'''

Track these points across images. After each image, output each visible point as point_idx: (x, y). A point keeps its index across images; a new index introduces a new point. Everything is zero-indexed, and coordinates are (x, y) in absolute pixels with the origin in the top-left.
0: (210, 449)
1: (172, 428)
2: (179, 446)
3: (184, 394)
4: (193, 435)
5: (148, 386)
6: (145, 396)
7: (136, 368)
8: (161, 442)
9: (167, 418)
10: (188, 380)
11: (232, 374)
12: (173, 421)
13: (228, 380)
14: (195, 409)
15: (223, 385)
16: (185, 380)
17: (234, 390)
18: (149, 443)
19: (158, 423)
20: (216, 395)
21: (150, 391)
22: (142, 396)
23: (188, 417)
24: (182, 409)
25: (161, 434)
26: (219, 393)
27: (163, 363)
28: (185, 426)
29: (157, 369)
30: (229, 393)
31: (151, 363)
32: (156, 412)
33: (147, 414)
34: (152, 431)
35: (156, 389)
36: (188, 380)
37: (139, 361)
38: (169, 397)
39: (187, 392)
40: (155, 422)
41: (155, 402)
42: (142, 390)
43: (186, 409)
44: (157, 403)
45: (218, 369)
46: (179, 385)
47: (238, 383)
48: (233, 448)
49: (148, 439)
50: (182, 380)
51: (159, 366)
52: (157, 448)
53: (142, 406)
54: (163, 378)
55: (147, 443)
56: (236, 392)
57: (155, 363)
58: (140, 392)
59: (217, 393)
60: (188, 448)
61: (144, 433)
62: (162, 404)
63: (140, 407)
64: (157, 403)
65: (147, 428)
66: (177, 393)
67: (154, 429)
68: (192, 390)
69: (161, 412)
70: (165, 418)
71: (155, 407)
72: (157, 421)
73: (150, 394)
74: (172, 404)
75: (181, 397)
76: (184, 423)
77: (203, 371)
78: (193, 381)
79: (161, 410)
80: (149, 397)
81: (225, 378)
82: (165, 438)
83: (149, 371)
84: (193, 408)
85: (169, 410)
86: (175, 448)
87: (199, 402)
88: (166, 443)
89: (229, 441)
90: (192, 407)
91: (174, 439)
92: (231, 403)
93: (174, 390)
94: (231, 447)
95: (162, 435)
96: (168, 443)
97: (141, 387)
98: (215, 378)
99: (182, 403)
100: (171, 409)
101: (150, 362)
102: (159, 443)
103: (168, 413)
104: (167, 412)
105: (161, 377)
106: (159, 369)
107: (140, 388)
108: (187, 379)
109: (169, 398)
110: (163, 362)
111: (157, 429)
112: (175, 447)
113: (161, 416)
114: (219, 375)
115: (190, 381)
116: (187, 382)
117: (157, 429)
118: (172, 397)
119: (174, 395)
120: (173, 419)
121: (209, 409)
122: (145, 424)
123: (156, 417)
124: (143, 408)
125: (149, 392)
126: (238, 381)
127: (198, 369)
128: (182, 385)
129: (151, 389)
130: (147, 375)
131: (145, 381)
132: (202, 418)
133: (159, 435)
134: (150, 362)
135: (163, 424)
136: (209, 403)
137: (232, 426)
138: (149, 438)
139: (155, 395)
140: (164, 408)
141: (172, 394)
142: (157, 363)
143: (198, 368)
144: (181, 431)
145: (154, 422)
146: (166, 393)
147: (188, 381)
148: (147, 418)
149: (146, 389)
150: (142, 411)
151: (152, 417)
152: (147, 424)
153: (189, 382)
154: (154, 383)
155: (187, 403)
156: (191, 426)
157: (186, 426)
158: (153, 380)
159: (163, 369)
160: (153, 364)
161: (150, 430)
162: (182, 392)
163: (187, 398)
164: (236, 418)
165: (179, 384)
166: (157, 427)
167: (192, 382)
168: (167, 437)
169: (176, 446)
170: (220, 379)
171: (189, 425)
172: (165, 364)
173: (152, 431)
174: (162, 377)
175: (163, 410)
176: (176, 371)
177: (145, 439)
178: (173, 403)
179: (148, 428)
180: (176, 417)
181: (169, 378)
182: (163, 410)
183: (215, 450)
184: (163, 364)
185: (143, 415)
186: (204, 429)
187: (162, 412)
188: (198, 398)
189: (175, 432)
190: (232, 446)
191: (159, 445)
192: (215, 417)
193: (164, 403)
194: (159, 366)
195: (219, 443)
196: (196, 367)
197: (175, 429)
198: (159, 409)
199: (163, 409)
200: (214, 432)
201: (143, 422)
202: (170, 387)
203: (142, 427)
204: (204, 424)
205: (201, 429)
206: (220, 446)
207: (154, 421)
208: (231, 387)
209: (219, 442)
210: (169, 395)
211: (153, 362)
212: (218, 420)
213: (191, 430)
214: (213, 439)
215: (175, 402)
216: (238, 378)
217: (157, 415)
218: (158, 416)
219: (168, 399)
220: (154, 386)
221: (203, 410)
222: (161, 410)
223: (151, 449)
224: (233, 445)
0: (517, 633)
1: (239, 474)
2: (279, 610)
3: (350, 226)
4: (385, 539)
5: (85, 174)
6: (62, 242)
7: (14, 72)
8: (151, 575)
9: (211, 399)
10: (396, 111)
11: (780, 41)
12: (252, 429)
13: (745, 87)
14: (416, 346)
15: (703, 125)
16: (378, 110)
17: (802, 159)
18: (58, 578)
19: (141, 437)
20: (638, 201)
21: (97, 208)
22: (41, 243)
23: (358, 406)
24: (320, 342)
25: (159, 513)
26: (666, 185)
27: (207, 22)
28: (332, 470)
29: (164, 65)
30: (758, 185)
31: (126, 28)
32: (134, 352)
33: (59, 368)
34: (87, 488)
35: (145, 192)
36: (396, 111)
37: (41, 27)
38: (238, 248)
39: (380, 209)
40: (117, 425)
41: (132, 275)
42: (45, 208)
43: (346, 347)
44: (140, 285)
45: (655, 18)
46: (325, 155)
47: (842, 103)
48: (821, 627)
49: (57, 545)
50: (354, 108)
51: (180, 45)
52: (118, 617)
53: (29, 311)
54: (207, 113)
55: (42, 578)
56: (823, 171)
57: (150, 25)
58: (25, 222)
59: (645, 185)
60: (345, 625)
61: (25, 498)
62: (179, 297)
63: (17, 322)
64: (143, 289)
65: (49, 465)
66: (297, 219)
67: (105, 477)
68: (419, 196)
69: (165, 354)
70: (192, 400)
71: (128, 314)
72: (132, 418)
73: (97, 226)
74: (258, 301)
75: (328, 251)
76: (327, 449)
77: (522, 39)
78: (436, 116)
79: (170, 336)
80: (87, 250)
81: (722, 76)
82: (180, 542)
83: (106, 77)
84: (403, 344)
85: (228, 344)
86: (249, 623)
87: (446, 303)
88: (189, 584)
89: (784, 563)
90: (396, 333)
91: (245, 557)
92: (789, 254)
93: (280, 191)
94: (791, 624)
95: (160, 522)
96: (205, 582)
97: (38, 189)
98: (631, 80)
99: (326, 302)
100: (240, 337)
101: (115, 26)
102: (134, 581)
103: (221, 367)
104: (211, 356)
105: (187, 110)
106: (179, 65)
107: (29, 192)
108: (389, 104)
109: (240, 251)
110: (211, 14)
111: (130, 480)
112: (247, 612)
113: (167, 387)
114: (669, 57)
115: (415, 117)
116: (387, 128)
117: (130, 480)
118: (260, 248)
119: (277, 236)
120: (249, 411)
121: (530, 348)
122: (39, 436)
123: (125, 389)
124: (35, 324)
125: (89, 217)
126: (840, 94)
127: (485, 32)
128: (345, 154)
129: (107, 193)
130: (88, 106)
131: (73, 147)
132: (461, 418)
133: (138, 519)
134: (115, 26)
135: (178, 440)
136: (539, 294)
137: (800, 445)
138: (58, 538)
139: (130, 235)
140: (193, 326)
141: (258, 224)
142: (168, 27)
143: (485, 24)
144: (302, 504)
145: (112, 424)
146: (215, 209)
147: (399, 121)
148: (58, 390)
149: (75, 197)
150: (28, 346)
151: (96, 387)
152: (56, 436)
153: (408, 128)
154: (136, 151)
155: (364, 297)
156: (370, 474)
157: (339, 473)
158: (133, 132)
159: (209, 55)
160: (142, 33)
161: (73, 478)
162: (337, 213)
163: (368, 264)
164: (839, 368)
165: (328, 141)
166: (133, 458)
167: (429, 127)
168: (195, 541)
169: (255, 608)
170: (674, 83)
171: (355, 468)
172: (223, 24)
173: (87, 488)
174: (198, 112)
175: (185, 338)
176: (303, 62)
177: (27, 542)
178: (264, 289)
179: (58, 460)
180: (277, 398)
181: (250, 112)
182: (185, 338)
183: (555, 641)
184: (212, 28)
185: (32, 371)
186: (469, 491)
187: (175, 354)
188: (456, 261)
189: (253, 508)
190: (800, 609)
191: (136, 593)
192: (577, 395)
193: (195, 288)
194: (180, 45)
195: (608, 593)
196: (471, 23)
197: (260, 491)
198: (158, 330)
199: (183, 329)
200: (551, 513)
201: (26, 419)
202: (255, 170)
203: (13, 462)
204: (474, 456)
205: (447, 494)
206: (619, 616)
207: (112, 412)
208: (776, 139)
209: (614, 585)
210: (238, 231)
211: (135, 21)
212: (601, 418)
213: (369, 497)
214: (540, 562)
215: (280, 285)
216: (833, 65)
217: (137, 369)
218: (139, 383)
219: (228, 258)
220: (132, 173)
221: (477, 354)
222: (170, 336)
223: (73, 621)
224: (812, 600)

'''

→ Ziel der Übung:
Gib die Einträge oben wortgetreu wieder, beginnend mit ihrer ersten Zeile und endend mit der Zeile, die „13: (228, 380)“ enthält. Beide Grenzzeilen gehören dazu.

→ Antwort zur Aufgabe:
Track these points across images. After each image, output each visible point as point_idx: (x, y). A point keeps its index across images; a new index introduces a new point. Everything is zero-indexed, and coordinates are (x, y) in absolute pixels with the origin in the top-left.
0: (210, 449)
1: (172, 428)
2: (179, 446)
3: (184, 394)
4: (193, 435)
5: (148, 386)
6: (145, 396)
7: (136, 368)
8: (161, 442)
9: (167, 418)
10: (188, 380)
11: (232, 374)
12: (173, 421)
13: (228, 380)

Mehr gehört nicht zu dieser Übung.